Stored data entries
_ _ _ _

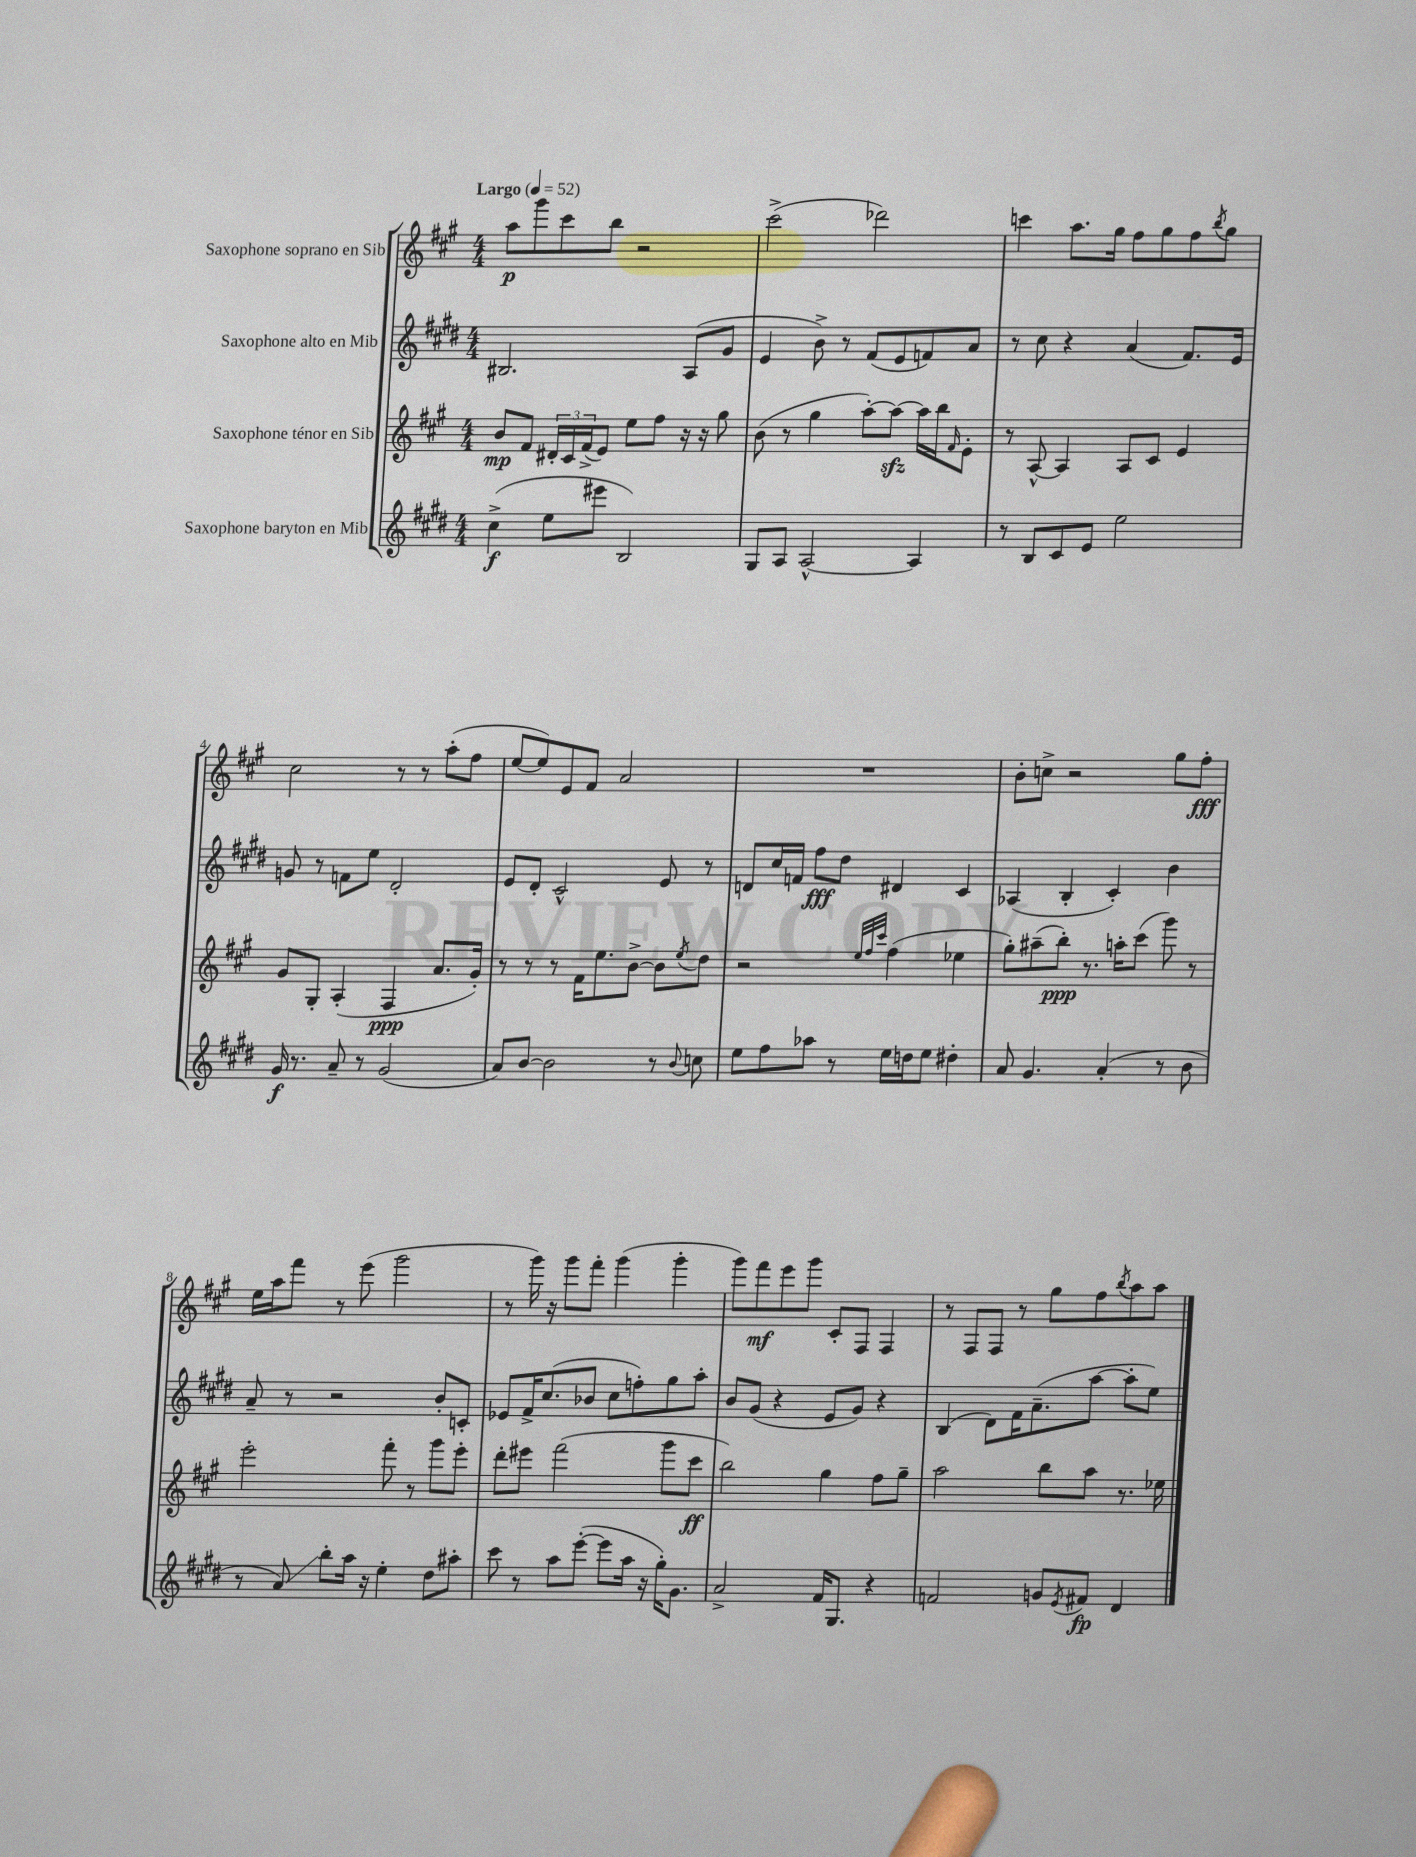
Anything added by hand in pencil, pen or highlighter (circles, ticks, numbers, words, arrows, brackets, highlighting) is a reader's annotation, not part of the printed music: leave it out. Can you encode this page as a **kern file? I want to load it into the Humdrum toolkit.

**kern	**kern	**kern	**kern
*staff4	*staff3	*staff2	*staff1
*clefG2	*clefG2	*clefG2	*clefG2
*k[f#c#g#d#]	*k[f#c#g#]	*k[f#c#g#d#]	*k[f#c#g#]
*M4/4	*M4/4	*M4/4	*M4/4
*MM52	*MM52	*MM52	*MM52
(4cc#^\	8b/L	2.B#/	8aa\L
.	8f#/J	.	8ggg#\
8ee\L	24d#'/LL	.	8ccc#\
.	24c#/	.	.
.	(24f#^/J	.	.
8eee#\J	8e/J)	.	8bb\J
2B/)	8ee\L	.	2r
.	8ff#\J	.	.
.	16r	(8A/L	.
.	16r	.	.
.	8gg#\	8g#/J	.
=	=	=	=
8G#/L	(8b\	4e/	(2ccc#^\
8A/J	8r	.	.
[2A^^/	4gg#\	8b^\)	.
.	.	8r	.
.	[8aa'\L)	(8f#/L	2ddd-\)
.	8aa\_J	8e/	.
4A/]	16aa\]LL	8f/)	.
.	16bb\J	.	.
.	16qqf#/	.	.
.	8e'\J	8a/J	.
=	=	=	=
8r	8r	8r	4ccc\
8B/L	[8A^^/	8cc#\	.
8c#/	4A/]	4r	8.aa\L
8e/J	.	.	.
.	.	.	16gg#\Jk
2ee\	8A/L	(4a/	8ff#\L
.	8c#/J	.	8gg#\
.	4e/	8.f#/L)	8ff#\
.	.	.	8qbb/
.	.	.	8gg#\J
.	.	16e/Jk	.
=	=	=	=
16g#/	8g#/L	8g/	2cc#\
8.r	.	.	.
.	8G#'/J	8r	.
8a~/	(4A'/	8f\L	.
8r	.	8ee\J	.
(2g#/	4F#/	2d#'/	8r
.	.	.	8r
.	8.a/L	.	(8aa'\L
.	.	.	8ff#\J
.	16g#'/Jk)	.	.
=	=	=	=
8a/L)	8r	8e/L	[8ee/L
[8b/J	8r	8d#'/J	8ee/])
2b\]	8r	2c#^^/	8e/
.	16f#\LK	.	8f#/J
.	8.ee\	.	.
.	.	.	2a/
.	[8b^\J	.	.
8r	8b\]L	8e/	.
8qqb/	8qee/	.	.
8cc\	8dd\J	8r	.
=	=	=	=
8ee\L	2r	8d/L	1r
8ff#\	.	16cc#/L	.
.	.	16f/JJ	.
8aa-\J	.	8ff#\L	.
8r	.	8dd#\J	.
.	32qqee/LLL	.	.
.	32qqff#/	.	.
.	32qqccc#/JJJ	.	.
16ee\LL	(4ff#\	4d#/	.
16dd\J	.	.	.
8ee\J	.	.	.
4dd#'\	4ee-\	4c#/	.
=	=	=	=
8a/	8gg#'\L)	(4A-/	8b'\L
4.g#/	(8aa#~\	.	8cc^\J
.	8bb'\J)	4B'/	2r
.	8.r	.	.
(4a'/	.	4c#'/)	.
.	16aa'\LK	.	.
.	(8ccc#\J	.	.
8r	8ggg#\)	4b\	8gg#\L
8b\	8r	.	8ff#'\J
=	=	=	=
8r	2eee'\	8a~/	16ee\LL
.	.	.	16aa\J
8a/)	.	8r	8fff#\J
8bb'\L	.	2r	8r
16aa\Jk	.	.	(8eee\
16r	.	.	.
4ee'\	8fff#'\	.	2ggg#\
.	8r	.	.
8dd#\L	8ggg#\L	8b'/L	.
8aa#'\J	8eee'\J	8c'/J	.
=	=	=	=
8ccc#\	8ddd'\L	8e-/L	8r
8r	8eee#\J	16f#^/K	16ggg#\)
.	.	(8.cc#/	16r
8aa\L	(2fff#\	.	8ggg#\L
([8eee'\J	.	8b-/J	8fff#'\J
8eee\]L	.	8cc#\L	(4ggg#\
16aa\Jk	.	8ff'\)	.
16r	.	.	.
16gg#'\LK)	8ggg#\L	8gg#\	4ggg#'\
8.g#\J	.	.	.
.	8ccc#\J	8aa'\J	.
=	=	=	=
2a^/	2bb\)	8b/L	8ggg#\L)
.	.	(8g#/J	8fff#\
.	.	4r	8eee\
.	.	.	8ggg#\J
16f#/LK	4gg#\	8e/L	8c#'/L
8.G#/J	.	.	.
.	.	8g#/J)	8F#/J
4r	8ff#\L	4r	4F#/
.	8gg#~\J	.	.
=	=	=	=
2f/	2aa\	(4B/	8r
.	.	.	8F#/L
.	.	8d#\L)	8F#/J
.	.	16f#\K	8r
.	.	(8.a~\	.
8g/L	8bb\L	.	8gg#\L
8qe/	.	.	.
8f#/J	8aa\J	[8aa\J	8ff#\
.	.	.	8qbb/
4d#/	8.r	8aa'\]L	8aa\
.	.	8ee\J)	8aa\J
.	16ee-\	.	.
==	==	==	==
*-	*-	*-	*-
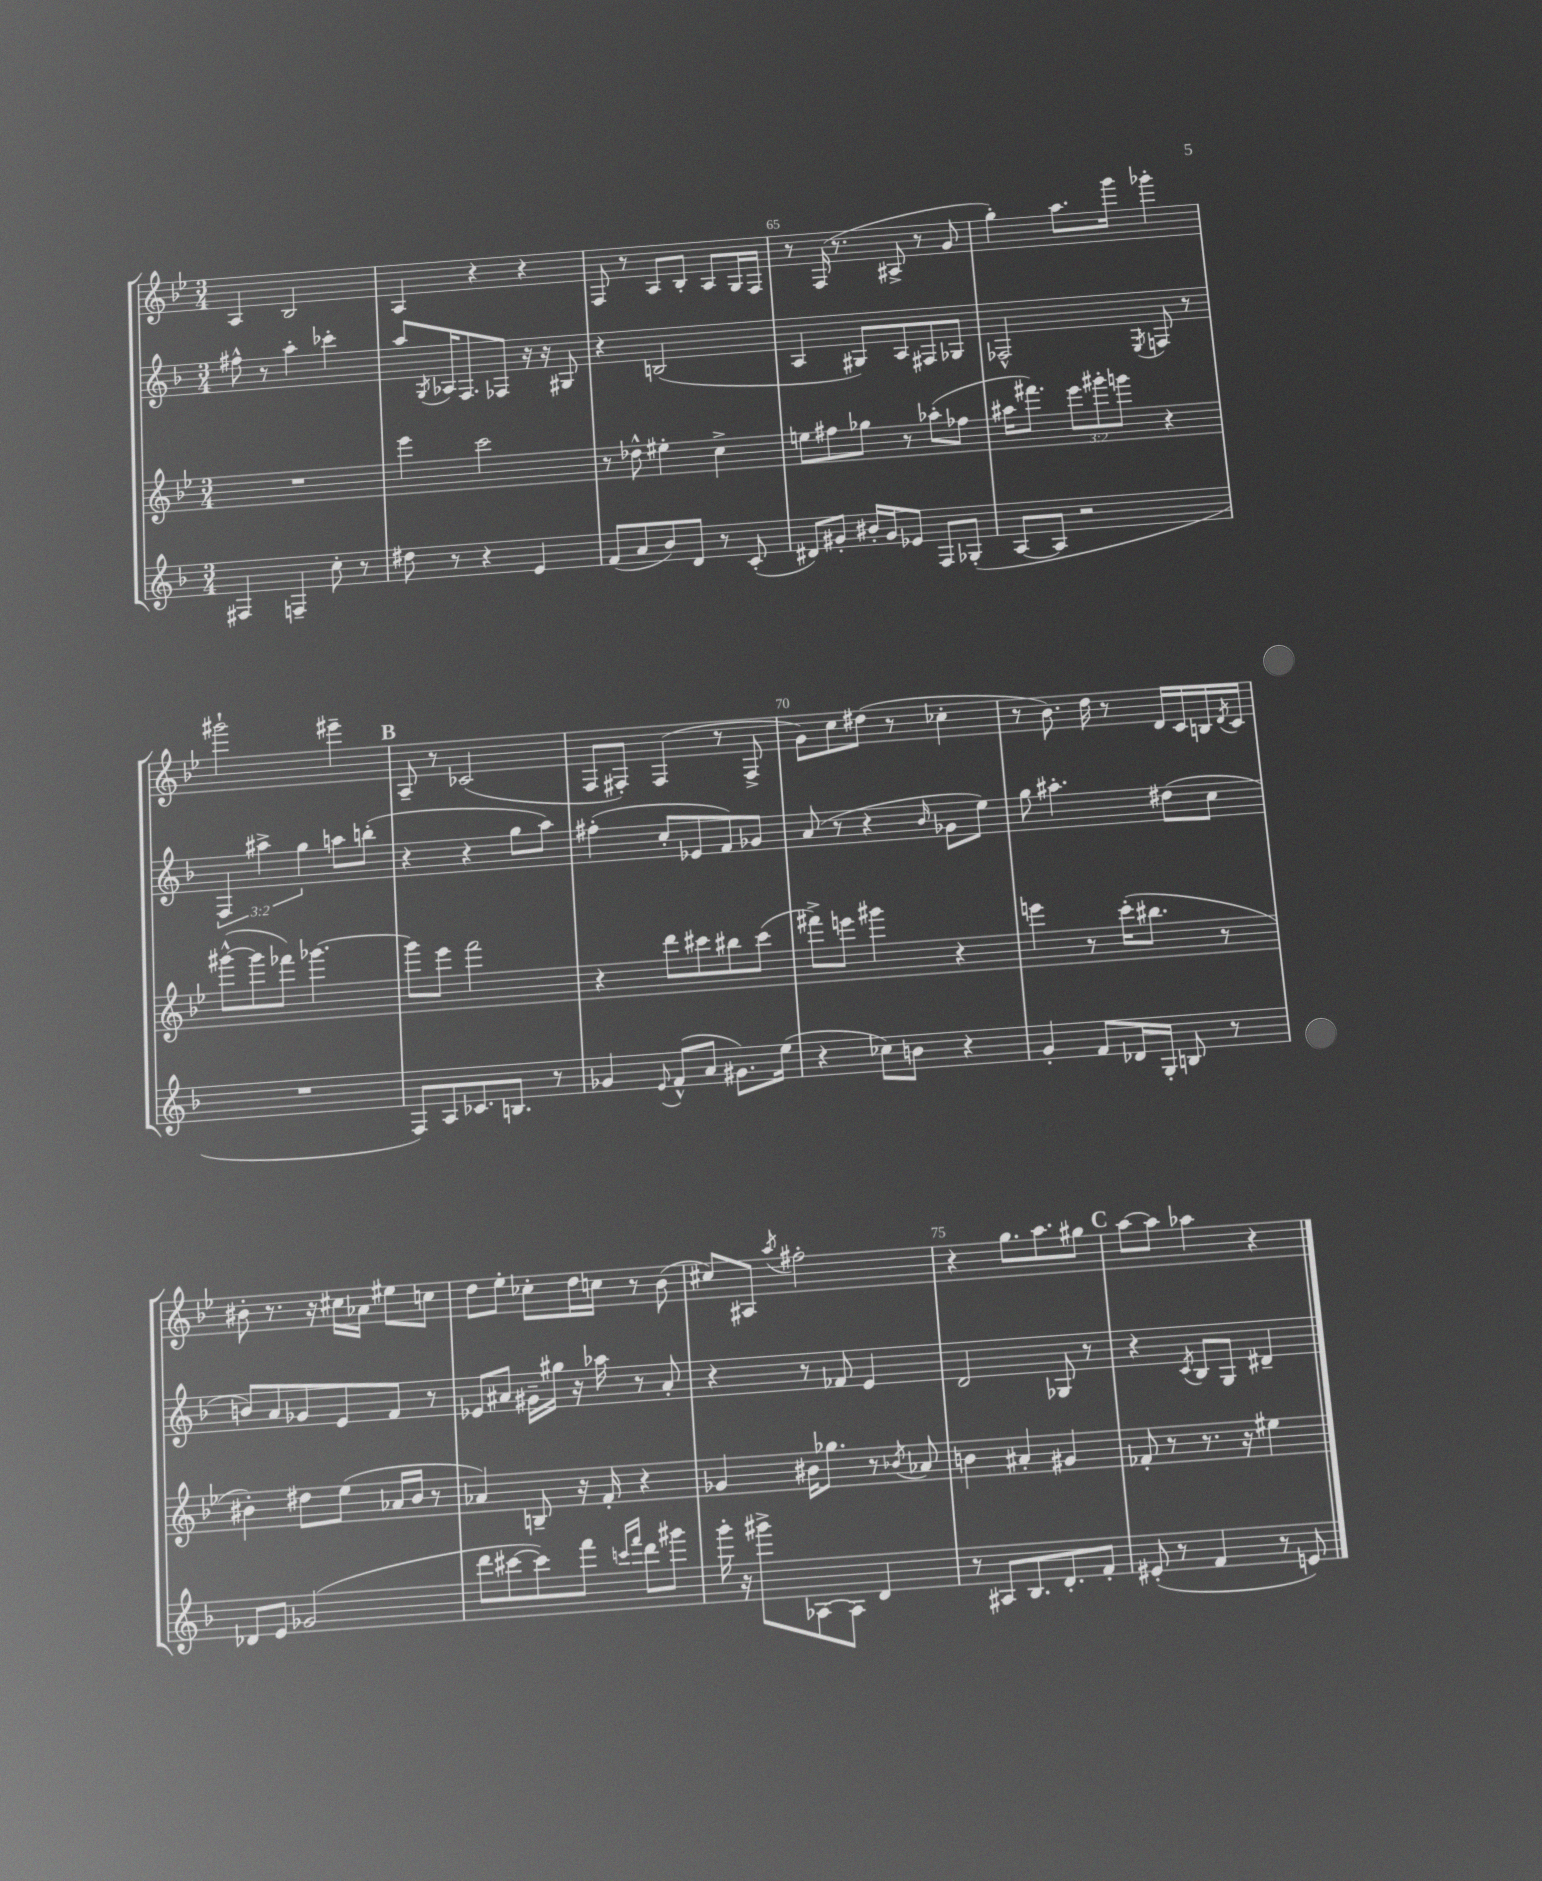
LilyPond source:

<<
\new StaffGroup <<
\new Staff = "s0" {
    \clef treble \key bes \major \numericTimeSignature \time 3/4
    a4 bes2 |
    a4 r4 r4 |
    f8 r8 a8 bes8-. a8 g16 f16 |
    r8 f16( r8. ais8-> r8 g'8 |
    g''4-.) a''8. g'''16 ges'''4-. |
    gis'''2-! eis'''4-- |
    \mark \markup { \bold "B" } a8-- r8 ces'2( |
    f8 fis8-.) fis4( r8 fis8-> |
    g'8) c''8 dis''8( r8 ces''4-. |
    r8 bes'8.) d''16 r8 d'16 c'16 b16 \acciaccatura { d'8 } c'16 |
    bis'8-. r8. r16 cis''16 aes'16 eis''8 c''8 |
    d''8 ees''8-. ces''8-. d''16 c''16 r8 bes'8( |
    cis''8) ais8 \acciaccatura { a''8 } fis''2-. |
    r4 g''8. a''8. gis''8 |
    \mark \markup { \bold "C" } a''8~ a''8 aes''4 r4 \bar "|." |
}
\new Staff = "s1" {
    \clef treble \key f \major \numericTimeSignature \time 3/4 \override Staff.TupletNumber.text = #tuplet-number::calc-fraction-text
    fis''8-^ r8 a''4-. ces'''4-. |
    a''8 \acciaccatura { g8 } aes16 f8. fes8 r16 r16 gis8 |
    r4 b2( |
    a4 gis8) a8 fis8 ges8 |
    fes2-^ \acciaccatura { e8 } f8 r8 |
    \tuplet 3/2 { f4 ais''4-> g''4 } a''8 b''8-.( |
    \mark \markup { \bold "B" } r4 r4 g''8 a''8) |
    fis''4-.( c''8-. ees'8 f'8) ges'8 |
    a'8( r8 r4 \grace { bes'16 } ges'8 e''8) |
    g''8 ais''4.-. dis''8( c''8 |
    b'8) a'8 ges'8 e'8 f'8 r8 |
    ees'8 ais'8 gis'16-- gis''16 r16 aes''16 r8 ais'8-. |
    r4 r8 fes'8 e'4 |
    d'2 ges8 r8 |
    \mark \markup { \bold "C" } r4 \acciaccatura { c'8 } bes8 g8 dis'4-- \bar "|." |
}
\new Staff = "s2" {
    \clef treble \key bes \major \numericTimeSignature \time 3/4 \override Staff.TupletNumber.text = #tuplet-number::calc-fraction-text
    R2. |
    ees'''4 c'''2 |
    r8 des''8-^ eis''4-. c''4-> |
    e''8 fis''8 ges''8 r8 aes''8-.( fes''8 |
    ais''16 fis'''8.) \tuplet 3/2 { ees'''8 gis'''8-. g'''8 } r4 |
    gis'''8~-^( gis'''8 fes'''8) ges'''4.~ |
    \mark \markup { \bold "B" } ges'''8 ees'''8 f'''2 |
    r4 d'''8 cis'''8 bis''8 cis'''8( |
    fis'''8->) e'''8 gis'''4 r4 |
    e'''4 r8 c'''16-.( bis''8. r8 |
    bis'4-.) dis''8 ees''8( aes'16 bis'16 r8 |
    aes'4) b8-- r16 f'16-. r4 |
    ges'4 bis'16 ges''8. r8 \acciaccatura { bes'8 } aes'8 |
    b'4 ais'4-. gis'4 |
    \mark \markup { \bold "C" } fes'8-. r8 r8. r16 eis''4 \bar "|." |
}
\new Staff = "s3" {
    \clef treble \key f \major \numericTimeSignature \time 3/4
    fis4 f4-- c''8-. r8 |
    dis''8 r8 r4 e'4 |
    f'8( a'8 bes'8) d'8 r8 c'8-.( |
    dis'8) gis'8-. bis'16-. gis'16 ees'8 f8 ges8-.( |
    a8~ a8 r2 |
    R2. |
    \mark \markup { \bold "B" } f8) a8 ces'8. b8. r8 |
    ges'4 \appoggiatura { e'8 } f'8-^( a'8 gis'8.) e''16( |
    r4 ces''8) b'8 r4 |
    g'4-. f'8 des'16 g16-. b8 r8 |
    des'8 e'8 ges'2( |
    d'''8 cis'''8~ cis'''8) f'''8 \grace { c'''16 f'''16 } d'''8 gis'''8 |
    g'''16-. r16 gis'''8-> aes8~ aes8 d'4 |
    r8 ais8 bes8. d'8.-. f'8-. |
    \mark \markup { \bold "C" } eis'8-.( r8 f'4 r8 e'8) \bar "|." |
}
>>
>>
\layout { \context { \Score currentBarNumber = #62 \override BarNumber.break-visibility = ##(#f #t #t) barNumberVisibility = #(every-nth-bar-number-visible 5) } }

_ _ _ _

Collect every line above that contains the string "acciaccatura". Treat the match as case-sensitive.

    r8 bes'8.) d''16 r8 d'16 c'16 b16 \acciaccatura { d'8 } c'16 |
    cis''8) ais8 \acciaccatura { a''8 } fis''2-. |
    a''8 \acciaccatura { g8 } aes16 f8. fes8 r16 r16 gis8 |
    fes2-^ \acciaccatura { e8 } f8 r8 |
    \mark \markup { \bold "C" } r4 \acciaccatura { c'8 } bes8 g8 dis'4-- \bar "|." |
    ges'4 bis'16 ges''8. r8 \acciaccatura { bes'8 } aes'8 |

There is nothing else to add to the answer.